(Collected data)
━━━━━━━━━━━━━━━━

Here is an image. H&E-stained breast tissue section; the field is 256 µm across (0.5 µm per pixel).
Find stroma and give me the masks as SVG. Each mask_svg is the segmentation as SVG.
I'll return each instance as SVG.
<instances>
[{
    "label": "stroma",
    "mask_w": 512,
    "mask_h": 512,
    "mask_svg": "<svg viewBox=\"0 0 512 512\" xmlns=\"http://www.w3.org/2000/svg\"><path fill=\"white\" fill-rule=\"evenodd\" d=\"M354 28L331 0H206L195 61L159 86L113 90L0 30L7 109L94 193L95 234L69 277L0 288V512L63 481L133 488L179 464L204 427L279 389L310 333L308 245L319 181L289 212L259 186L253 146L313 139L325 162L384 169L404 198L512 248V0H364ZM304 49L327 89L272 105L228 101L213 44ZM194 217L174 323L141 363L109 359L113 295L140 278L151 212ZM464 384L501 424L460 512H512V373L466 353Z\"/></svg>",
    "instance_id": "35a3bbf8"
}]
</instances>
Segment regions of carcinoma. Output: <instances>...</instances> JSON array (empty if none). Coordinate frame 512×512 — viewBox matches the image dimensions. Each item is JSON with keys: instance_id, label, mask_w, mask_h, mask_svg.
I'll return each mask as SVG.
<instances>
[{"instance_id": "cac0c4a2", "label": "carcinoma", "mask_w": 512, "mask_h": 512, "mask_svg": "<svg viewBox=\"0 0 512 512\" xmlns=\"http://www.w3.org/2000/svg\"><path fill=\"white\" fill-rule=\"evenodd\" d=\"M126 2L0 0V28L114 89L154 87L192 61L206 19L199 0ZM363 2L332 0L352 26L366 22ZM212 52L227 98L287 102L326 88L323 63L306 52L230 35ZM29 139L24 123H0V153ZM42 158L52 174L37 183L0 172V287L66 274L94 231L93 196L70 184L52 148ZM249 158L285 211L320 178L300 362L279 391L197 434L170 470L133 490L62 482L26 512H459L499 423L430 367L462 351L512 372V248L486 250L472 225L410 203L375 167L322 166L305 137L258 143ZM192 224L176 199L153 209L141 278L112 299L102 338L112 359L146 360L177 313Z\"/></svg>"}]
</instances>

━━━━━━━━━━━━━━━━

* What the task requires
Reproduce the full listing above, character for character.

* Exercise solution
Here is an image. H&E-stained breast tissue section; the field is 256 µm across (0.5 µm per pixel).
Find stroma and give me the masks as SVG. Each mask_svg is the segmentation as SVG.
I'll return each instance as SVG.
<instances>
[{
    "label": "stroma",
    "mask_w": 512,
    "mask_h": 512,
    "mask_svg": "<svg viewBox=\"0 0 512 512\" xmlns=\"http://www.w3.org/2000/svg\"><path fill=\"white\" fill-rule=\"evenodd\" d=\"M354 28L331 0H206L195 61L159 86L113 90L0 30L7 109L94 193L95 234L69 277L0 288V512L63 481L133 488L179 464L204 427L279 389L310 333L308 245L319 181L289 212L259 186L253 146L313 139L325 162L384 169L404 198L512 248V0H364ZM304 49L327 89L272 105L228 101L213 44ZM194 217L174 323L141 363L109 359L113 295L140 278L151 212ZM464 384L501 424L460 512H512V373L466 353Z\"/></svg>",
    "instance_id": "35a3bbf8"
}]
</instances>
Segment regions of carcinoma. Output: <instances>...</instances> JSON array (empty if none). Coordinate frame 512×512 — viewBox matches the image dimensions. Each item is JSON with keys: instance_id, label, mask_w, mask_h, mask_svg.
I'll return each mask as SVG.
<instances>
[{"instance_id": "cac0c4a2", "label": "carcinoma", "mask_w": 512, "mask_h": 512, "mask_svg": "<svg viewBox=\"0 0 512 512\" xmlns=\"http://www.w3.org/2000/svg\"><path fill=\"white\" fill-rule=\"evenodd\" d=\"M126 2L0 0V28L114 89L154 87L192 61L206 19L199 0ZM363 2L332 0L352 26L366 22ZM212 52L227 98L287 102L326 88L323 63L306 52L230 35ZM29 139L24 123H0V153ZM42 158L52 174L37 183L0 172V287L66 274L94 231L93 196L70 184L52 148ZM249 158L285 211L320 178L300 362L279 391L197 434L170 470L133 490L62 482L26 512H459L499 423L430 367L462 351L512 372V248L486 250L472 225L410 203L375 167L322 166L305 137L258 143ZM192 224L176 199L153 209L141 278L112 299L102 338L112 359L146 360L177 313Z\"/></svg>"}]
</instances>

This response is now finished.